- _Brief_: Every line from the one with "brown cross: (98, 120)" to the end of the data needs to be copied exactly, and no line before it.

[Shape position tracking data]

━━━━━━━━━━━━━━━━━━━━━━━━━━━━━━

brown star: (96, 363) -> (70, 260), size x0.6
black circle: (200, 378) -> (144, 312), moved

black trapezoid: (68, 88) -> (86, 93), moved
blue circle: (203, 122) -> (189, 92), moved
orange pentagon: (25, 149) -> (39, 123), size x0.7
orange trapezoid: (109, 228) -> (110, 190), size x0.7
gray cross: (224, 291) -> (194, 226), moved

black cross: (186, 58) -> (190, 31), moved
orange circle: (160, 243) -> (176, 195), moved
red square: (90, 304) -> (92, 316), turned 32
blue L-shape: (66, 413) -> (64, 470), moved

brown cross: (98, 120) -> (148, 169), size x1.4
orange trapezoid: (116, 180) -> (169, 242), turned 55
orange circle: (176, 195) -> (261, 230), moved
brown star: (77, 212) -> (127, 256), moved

━━━━━━━━━━━━━━━━━━━━━━━━━━━━━━

- _Task solution_:
brown cross: (98, 120) -> (148, 169), size x1.4
orange trapezoid: (116, 180) -> (169, 242), turned 55
orange circle: (176, 195) -> (261, 230), moved
brown star: (77, 212) -> (127, 256), moved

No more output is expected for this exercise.